Input records below:

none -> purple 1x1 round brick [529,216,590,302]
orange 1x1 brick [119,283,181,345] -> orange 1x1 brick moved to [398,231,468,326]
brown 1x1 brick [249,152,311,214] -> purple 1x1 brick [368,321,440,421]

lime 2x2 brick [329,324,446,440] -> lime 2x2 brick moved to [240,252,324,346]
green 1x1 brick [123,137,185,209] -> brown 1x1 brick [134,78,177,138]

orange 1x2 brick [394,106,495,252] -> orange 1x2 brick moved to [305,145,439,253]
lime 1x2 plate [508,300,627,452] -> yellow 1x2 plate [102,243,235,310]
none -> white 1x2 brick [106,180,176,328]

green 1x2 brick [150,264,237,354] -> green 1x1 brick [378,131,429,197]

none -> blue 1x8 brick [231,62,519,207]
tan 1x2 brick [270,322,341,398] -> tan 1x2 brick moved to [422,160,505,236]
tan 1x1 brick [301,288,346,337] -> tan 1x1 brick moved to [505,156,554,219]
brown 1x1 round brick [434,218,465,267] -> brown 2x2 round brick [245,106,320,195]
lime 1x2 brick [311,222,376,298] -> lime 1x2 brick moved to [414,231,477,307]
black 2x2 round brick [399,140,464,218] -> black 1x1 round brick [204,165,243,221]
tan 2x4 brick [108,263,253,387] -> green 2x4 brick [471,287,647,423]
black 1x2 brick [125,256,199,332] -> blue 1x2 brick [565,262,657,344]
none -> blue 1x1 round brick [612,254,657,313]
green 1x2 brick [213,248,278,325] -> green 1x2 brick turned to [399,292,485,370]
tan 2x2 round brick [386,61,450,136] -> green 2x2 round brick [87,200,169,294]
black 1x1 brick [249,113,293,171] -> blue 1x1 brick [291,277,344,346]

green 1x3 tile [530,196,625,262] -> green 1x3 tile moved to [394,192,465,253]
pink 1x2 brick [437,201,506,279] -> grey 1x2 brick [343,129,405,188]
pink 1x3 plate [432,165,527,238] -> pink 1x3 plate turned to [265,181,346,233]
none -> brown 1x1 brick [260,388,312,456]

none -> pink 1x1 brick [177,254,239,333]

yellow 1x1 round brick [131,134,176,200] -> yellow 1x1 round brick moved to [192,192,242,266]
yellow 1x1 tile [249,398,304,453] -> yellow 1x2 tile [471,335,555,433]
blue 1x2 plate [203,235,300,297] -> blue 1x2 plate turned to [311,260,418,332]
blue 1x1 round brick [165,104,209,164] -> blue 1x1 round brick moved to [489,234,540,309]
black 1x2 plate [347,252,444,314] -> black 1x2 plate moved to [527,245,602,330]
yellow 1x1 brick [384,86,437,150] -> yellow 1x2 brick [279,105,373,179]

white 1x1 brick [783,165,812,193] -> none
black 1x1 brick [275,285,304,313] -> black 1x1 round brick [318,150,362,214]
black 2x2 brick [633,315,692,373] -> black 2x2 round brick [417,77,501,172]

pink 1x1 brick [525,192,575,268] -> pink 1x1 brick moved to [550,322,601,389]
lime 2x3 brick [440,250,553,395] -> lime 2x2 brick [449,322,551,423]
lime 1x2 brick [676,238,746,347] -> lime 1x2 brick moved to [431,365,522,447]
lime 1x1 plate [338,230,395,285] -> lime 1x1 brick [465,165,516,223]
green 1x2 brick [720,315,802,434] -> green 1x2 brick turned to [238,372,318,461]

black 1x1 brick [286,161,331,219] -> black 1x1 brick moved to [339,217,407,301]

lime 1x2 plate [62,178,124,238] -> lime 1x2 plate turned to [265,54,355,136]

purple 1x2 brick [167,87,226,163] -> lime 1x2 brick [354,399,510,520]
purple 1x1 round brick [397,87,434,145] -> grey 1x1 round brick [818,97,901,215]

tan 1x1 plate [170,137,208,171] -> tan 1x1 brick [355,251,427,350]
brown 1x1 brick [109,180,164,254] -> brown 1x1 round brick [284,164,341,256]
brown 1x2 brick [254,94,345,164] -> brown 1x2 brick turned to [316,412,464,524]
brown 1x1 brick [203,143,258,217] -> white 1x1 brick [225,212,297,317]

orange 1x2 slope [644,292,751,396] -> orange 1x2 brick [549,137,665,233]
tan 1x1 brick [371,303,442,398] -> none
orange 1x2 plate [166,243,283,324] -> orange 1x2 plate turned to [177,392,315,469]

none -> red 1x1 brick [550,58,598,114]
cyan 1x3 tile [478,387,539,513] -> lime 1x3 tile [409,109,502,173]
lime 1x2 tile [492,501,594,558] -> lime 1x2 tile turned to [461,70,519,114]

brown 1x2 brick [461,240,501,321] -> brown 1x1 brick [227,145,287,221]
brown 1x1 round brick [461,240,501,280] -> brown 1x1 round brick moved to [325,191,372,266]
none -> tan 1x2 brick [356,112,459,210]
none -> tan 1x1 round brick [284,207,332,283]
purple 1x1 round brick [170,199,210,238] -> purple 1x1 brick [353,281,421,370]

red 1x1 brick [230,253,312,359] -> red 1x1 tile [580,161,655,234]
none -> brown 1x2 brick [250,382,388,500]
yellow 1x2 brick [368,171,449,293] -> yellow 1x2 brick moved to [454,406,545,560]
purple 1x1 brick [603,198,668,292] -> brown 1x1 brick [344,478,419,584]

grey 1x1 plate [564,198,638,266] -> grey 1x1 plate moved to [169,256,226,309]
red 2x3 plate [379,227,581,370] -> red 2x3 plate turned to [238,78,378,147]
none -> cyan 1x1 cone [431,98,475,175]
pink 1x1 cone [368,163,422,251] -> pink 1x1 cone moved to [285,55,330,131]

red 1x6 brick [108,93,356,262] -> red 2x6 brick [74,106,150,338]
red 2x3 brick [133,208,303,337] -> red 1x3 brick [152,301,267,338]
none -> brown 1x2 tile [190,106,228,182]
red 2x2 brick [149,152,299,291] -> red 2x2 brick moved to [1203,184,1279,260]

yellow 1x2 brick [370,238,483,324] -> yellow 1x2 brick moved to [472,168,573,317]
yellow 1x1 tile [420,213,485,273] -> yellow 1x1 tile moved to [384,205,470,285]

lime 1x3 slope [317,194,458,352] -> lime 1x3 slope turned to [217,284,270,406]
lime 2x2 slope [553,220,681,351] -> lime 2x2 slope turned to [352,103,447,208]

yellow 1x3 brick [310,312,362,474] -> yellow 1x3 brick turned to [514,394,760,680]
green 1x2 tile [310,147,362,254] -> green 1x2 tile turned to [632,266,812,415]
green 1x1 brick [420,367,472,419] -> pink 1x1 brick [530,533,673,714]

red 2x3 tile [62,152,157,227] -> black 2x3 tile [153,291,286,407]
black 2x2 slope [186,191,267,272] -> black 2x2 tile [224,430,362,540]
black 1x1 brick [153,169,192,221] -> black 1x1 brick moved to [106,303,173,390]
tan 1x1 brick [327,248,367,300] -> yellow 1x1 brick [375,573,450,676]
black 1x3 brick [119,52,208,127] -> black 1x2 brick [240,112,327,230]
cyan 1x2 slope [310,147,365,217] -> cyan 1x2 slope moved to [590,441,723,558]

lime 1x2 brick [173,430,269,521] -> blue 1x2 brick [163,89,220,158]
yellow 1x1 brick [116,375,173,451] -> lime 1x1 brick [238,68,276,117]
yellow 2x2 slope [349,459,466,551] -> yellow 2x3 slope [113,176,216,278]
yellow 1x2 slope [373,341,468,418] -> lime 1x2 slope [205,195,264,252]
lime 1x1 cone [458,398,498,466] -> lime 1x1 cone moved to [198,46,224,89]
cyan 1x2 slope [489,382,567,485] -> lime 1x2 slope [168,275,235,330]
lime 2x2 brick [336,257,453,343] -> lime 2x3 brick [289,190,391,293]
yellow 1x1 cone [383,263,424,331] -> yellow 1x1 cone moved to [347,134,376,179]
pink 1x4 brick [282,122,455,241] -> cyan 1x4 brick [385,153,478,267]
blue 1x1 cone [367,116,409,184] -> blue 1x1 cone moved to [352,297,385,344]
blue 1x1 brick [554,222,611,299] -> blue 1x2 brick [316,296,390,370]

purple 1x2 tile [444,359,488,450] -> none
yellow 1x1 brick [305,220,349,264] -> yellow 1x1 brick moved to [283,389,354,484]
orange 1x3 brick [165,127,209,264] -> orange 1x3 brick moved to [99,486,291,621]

End of Input records.

▶ _Task prompt_: Please output, exactly, the lines of the listing from the one containing "purple 1x2 tile [444,359,488,450] -> none" through the last, inclusive, and no other lines.

▶ _Expected answer_:
purple 1x2 tile [444,359,488,450] -> none
yellow 1x1 brick [305,220,349,264] -> yellow 1x1 brick moved to [283,389,354,484]
orange 1x3 brick [165,127,209,264] -> orange 1x3 brick moved to [99,486,291,621]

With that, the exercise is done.